* [STATED PROBLEM]:
Return each line of the records that contains the string "this", matching case exactly.
◇ ◇ ◇ ◇ ◇ ◇ ◇
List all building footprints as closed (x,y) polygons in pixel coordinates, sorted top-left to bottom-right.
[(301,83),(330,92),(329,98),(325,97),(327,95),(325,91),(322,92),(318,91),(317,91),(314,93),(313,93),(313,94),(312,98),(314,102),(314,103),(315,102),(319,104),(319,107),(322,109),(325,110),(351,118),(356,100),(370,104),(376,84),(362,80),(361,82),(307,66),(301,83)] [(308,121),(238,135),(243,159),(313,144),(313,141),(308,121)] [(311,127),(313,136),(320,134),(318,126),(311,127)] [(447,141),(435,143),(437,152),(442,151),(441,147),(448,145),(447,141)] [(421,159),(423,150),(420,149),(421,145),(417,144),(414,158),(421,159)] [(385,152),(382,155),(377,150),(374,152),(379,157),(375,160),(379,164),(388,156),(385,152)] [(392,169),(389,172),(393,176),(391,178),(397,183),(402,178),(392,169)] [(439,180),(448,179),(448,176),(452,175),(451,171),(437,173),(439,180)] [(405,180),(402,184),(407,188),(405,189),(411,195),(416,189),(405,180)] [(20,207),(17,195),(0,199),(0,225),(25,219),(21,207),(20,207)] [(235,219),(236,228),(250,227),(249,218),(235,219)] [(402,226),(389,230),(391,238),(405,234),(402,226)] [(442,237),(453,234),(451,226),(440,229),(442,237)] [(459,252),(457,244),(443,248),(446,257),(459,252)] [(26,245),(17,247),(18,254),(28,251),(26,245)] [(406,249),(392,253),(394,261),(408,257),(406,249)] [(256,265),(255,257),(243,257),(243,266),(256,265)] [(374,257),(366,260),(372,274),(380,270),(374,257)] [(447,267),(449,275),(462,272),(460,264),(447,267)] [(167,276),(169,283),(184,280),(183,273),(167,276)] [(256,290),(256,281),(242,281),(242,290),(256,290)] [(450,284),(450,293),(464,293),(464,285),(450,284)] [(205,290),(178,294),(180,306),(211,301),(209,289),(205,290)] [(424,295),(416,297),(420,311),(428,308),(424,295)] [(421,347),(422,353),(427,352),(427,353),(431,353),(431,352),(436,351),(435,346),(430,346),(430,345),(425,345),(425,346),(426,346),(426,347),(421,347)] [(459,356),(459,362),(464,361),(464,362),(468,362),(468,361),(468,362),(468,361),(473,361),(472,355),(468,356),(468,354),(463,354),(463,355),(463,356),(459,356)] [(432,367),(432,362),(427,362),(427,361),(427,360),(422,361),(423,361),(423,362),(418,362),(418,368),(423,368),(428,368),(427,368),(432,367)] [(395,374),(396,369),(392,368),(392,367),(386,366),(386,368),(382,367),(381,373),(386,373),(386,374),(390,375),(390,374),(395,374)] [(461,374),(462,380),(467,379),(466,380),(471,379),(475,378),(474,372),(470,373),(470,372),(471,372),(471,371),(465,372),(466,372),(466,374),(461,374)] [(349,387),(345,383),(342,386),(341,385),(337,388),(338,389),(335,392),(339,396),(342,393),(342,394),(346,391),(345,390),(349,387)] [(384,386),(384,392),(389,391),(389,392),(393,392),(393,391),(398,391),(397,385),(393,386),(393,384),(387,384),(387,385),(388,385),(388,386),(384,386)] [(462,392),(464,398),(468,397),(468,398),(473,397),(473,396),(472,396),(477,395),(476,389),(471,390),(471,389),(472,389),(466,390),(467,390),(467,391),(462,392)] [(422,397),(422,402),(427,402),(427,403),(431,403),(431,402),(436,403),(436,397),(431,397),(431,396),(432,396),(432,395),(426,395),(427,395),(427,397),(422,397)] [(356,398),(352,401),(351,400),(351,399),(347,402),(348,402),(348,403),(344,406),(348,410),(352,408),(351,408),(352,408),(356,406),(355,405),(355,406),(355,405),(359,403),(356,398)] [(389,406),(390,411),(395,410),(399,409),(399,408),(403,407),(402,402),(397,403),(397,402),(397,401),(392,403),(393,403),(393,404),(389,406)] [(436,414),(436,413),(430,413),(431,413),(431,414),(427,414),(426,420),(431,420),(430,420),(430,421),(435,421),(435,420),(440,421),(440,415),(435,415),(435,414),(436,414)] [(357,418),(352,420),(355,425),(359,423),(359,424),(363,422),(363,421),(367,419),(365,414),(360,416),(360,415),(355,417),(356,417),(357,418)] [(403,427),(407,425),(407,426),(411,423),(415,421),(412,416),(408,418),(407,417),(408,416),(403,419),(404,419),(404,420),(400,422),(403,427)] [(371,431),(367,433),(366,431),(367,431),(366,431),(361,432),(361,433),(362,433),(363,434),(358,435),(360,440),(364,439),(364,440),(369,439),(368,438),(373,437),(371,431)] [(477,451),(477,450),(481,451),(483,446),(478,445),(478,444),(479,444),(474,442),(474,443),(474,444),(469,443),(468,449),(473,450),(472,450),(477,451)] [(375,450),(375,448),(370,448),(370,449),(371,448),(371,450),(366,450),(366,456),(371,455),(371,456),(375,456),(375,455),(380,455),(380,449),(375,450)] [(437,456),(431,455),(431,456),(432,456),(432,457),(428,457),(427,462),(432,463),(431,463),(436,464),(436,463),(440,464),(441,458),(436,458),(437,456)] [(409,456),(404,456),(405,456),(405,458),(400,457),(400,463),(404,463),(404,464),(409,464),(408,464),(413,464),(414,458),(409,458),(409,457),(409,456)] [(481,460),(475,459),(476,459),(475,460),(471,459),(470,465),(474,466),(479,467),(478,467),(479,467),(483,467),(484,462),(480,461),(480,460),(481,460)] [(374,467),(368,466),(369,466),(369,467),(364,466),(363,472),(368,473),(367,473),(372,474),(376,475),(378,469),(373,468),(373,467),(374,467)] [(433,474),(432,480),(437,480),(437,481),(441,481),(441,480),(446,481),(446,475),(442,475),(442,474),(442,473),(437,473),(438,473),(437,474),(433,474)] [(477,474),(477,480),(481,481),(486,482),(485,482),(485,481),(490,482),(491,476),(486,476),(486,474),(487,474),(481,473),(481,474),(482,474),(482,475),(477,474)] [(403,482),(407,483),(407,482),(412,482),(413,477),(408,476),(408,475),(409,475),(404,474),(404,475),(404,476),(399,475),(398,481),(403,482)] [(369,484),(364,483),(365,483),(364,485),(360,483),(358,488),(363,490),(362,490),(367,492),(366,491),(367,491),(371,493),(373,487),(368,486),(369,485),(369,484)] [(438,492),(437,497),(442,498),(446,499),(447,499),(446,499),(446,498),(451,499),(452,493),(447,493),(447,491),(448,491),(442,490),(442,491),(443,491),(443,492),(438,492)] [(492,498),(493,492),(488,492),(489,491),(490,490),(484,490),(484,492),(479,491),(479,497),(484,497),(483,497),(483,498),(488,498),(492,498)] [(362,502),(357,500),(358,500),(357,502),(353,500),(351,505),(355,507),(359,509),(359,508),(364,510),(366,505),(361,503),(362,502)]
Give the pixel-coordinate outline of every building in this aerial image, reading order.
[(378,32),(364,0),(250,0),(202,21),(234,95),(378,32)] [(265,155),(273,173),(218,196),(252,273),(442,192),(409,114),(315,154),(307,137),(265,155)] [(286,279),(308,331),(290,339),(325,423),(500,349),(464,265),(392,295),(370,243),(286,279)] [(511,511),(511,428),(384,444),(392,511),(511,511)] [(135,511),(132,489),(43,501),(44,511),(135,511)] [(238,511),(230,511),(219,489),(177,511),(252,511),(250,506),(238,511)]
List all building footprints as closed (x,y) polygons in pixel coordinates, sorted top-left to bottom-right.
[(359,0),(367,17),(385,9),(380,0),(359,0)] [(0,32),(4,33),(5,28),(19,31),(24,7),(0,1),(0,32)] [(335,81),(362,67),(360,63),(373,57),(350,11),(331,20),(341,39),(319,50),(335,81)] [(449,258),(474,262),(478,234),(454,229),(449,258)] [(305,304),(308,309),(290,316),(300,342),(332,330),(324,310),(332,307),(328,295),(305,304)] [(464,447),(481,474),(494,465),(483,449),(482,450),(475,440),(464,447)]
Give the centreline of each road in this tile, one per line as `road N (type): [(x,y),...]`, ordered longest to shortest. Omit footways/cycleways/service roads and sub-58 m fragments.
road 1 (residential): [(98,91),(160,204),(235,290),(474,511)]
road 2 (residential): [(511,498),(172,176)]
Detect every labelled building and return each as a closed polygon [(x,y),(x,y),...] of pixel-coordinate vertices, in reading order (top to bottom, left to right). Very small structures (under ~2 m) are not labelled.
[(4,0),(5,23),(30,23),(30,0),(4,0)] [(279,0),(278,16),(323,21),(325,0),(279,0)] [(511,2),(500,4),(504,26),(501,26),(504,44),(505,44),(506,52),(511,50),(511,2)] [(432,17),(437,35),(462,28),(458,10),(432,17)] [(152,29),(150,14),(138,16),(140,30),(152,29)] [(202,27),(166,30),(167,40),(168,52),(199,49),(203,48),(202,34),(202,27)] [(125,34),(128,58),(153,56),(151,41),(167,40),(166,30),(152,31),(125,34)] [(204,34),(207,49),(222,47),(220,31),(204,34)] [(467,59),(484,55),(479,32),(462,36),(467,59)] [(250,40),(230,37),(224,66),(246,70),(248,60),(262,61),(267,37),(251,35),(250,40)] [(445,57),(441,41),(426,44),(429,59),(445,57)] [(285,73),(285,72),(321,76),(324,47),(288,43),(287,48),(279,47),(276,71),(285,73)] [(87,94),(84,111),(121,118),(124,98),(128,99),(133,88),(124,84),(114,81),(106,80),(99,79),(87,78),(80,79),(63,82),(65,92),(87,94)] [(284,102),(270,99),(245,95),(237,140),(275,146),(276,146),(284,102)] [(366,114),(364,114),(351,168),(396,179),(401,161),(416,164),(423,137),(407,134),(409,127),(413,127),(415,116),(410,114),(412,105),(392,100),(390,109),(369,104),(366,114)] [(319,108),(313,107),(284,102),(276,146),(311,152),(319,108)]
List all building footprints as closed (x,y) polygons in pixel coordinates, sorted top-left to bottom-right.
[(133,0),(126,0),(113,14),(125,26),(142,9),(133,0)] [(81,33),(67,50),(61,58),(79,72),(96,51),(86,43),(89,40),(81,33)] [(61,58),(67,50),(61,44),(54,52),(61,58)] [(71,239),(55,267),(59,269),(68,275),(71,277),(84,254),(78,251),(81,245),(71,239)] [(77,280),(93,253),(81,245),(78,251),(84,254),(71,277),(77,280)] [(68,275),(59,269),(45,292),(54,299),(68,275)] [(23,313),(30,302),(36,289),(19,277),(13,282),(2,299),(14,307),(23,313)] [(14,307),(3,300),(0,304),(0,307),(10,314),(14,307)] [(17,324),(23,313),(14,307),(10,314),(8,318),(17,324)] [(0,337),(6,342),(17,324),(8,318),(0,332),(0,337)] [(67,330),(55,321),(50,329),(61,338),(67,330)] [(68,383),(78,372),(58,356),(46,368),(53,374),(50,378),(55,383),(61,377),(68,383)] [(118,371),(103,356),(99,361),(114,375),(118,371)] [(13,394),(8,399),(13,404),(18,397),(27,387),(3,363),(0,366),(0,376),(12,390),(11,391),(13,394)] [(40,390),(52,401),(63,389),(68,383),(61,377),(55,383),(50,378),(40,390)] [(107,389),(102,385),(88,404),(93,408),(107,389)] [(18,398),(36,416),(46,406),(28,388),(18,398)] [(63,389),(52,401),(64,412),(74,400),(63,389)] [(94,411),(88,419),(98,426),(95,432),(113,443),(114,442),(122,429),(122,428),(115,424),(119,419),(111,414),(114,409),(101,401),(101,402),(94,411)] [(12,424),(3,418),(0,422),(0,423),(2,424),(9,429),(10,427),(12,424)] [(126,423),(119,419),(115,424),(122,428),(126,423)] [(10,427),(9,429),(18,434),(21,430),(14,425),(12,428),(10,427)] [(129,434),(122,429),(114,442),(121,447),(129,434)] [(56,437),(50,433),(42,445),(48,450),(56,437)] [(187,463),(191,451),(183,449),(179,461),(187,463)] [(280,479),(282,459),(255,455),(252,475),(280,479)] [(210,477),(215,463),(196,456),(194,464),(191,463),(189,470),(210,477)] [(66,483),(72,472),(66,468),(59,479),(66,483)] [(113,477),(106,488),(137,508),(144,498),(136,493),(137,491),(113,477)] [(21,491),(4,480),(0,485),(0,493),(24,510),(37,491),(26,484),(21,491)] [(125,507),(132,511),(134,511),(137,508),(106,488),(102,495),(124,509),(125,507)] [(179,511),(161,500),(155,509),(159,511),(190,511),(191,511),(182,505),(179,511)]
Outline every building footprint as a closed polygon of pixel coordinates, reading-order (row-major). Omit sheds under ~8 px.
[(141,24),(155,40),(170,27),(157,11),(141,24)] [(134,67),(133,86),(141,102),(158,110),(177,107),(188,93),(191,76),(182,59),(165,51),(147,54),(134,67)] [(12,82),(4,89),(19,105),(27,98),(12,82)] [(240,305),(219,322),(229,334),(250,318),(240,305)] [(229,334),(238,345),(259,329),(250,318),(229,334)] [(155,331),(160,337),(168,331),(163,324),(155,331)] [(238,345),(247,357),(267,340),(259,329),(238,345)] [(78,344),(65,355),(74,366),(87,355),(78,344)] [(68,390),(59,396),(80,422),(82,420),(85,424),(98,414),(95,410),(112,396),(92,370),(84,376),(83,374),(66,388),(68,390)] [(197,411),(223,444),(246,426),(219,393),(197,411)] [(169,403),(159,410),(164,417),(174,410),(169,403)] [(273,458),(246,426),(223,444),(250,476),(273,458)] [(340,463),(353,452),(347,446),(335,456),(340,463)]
◇ ◇ ◇ ◇ ◇ ◇ ◇
* [COMPLETED EXERCISE]:
Give the pixel-coordinate outline of every building in this aerial image, reading order.
Give the centreline of each road in this tile, one per line as `road N (type): [(x,y),...]`, ordered longest to shortest. Omit footways/cycleways/service roads and sub-58 m fragments.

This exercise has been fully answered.